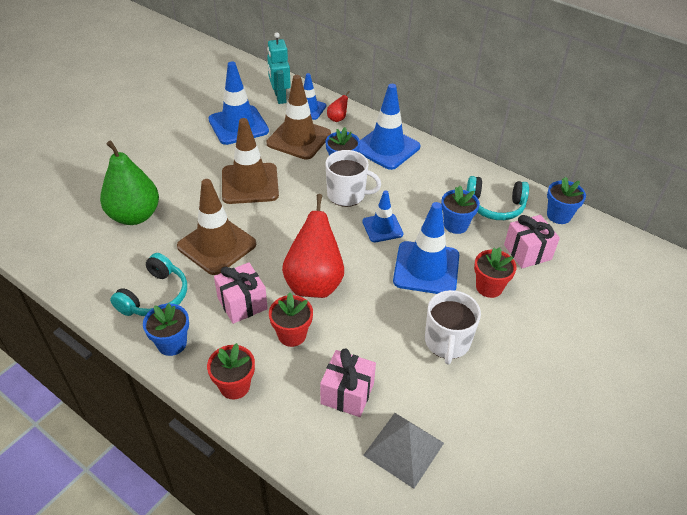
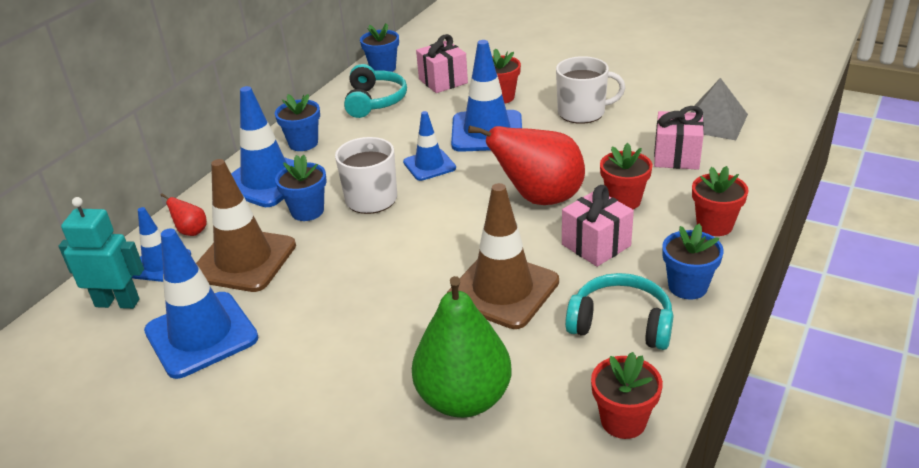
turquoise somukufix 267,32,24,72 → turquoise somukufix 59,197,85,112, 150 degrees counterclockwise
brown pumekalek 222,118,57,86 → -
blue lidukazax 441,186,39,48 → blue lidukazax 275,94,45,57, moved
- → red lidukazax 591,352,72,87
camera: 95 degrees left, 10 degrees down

•••••

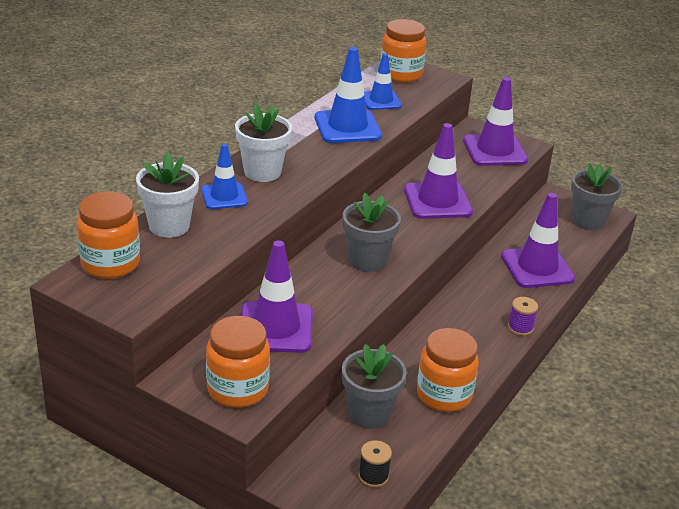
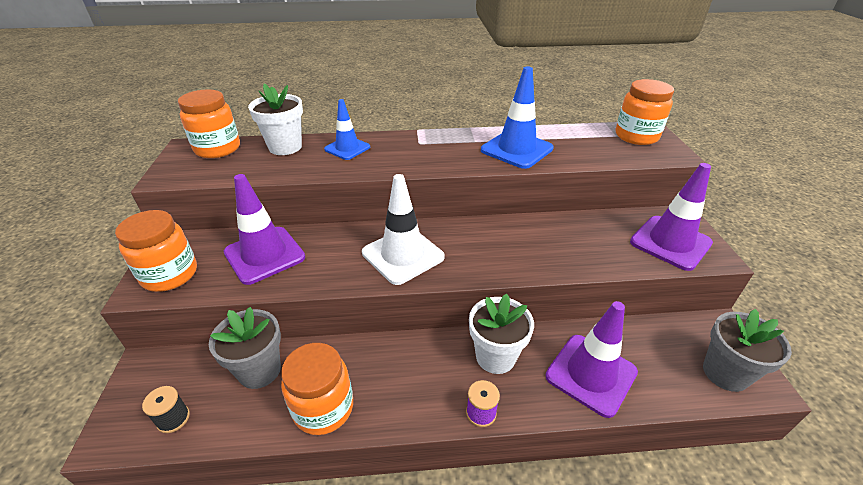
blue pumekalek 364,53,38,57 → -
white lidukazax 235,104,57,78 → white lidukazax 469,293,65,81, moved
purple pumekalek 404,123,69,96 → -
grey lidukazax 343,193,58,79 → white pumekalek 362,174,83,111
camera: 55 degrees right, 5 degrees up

•••••

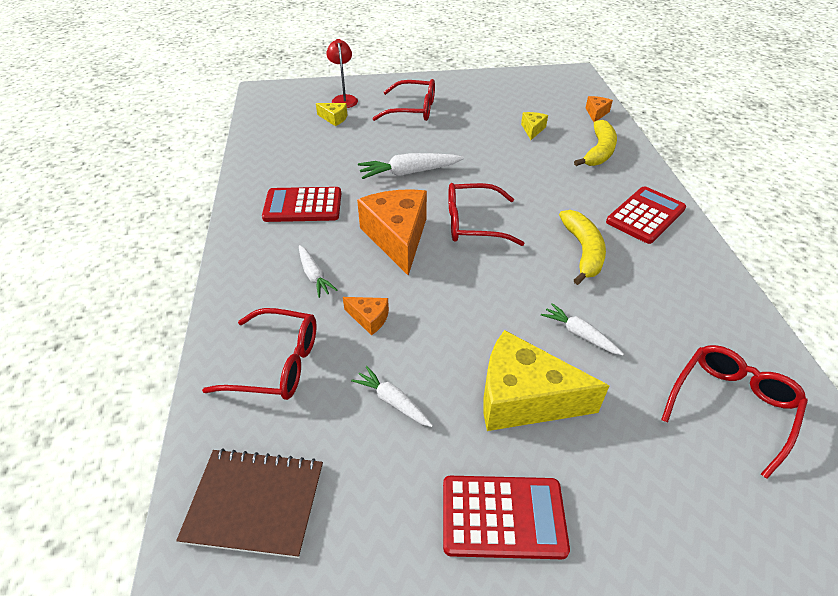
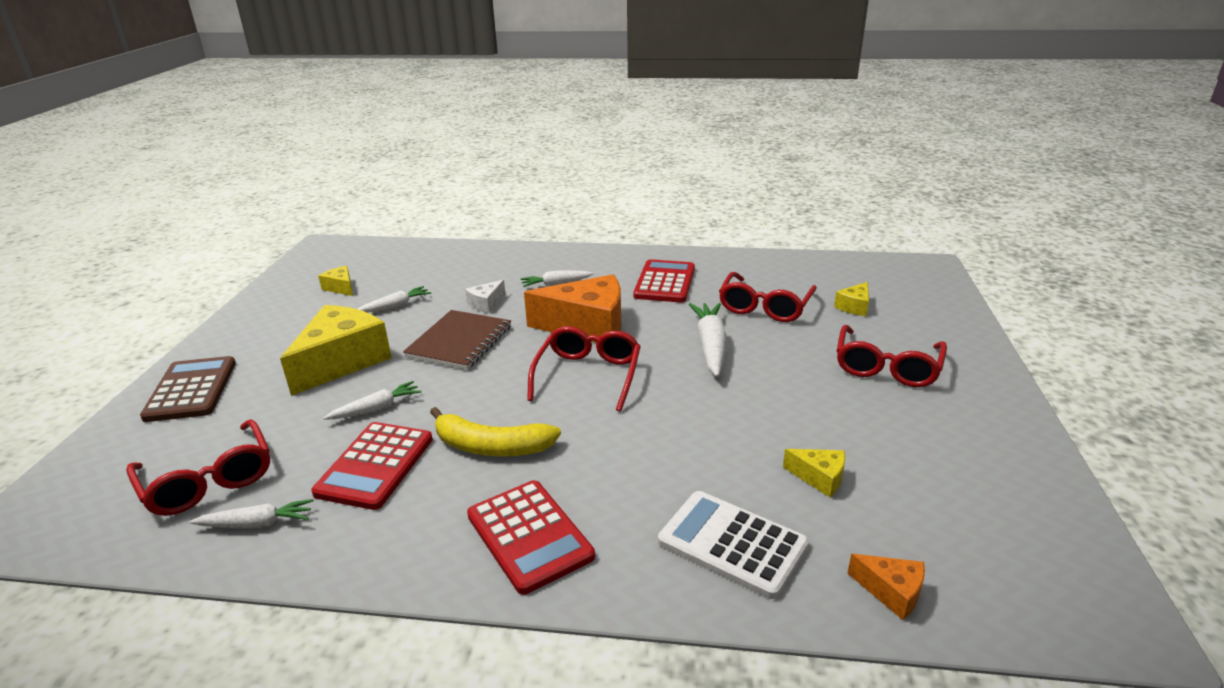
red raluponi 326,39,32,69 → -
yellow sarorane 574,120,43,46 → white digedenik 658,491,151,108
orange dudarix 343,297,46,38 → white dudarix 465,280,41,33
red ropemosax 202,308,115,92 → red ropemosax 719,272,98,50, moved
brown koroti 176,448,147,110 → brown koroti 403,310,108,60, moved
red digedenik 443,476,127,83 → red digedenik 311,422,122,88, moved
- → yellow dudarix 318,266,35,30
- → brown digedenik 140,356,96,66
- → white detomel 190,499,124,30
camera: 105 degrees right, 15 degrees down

•••••

- [PROBLEM]:
In the entries above, find the line with "red raluponi 326,39,32,69" and the line with "red ropemosax 202,308,115,92", then set down exactly those two and every line between them, nothing else.

- [WRITTEN RESPONSE]:
red raluponi 326,39,32,69 → -
yellow sarorane 574,120,43,46 → white digedenik 658,491,151,108
orange dudarix 343,297,46,38 → white dudarix 465,280,41,33
red ropemosax 202,308,115,92 → red ropemosax 719,272,98,50, moved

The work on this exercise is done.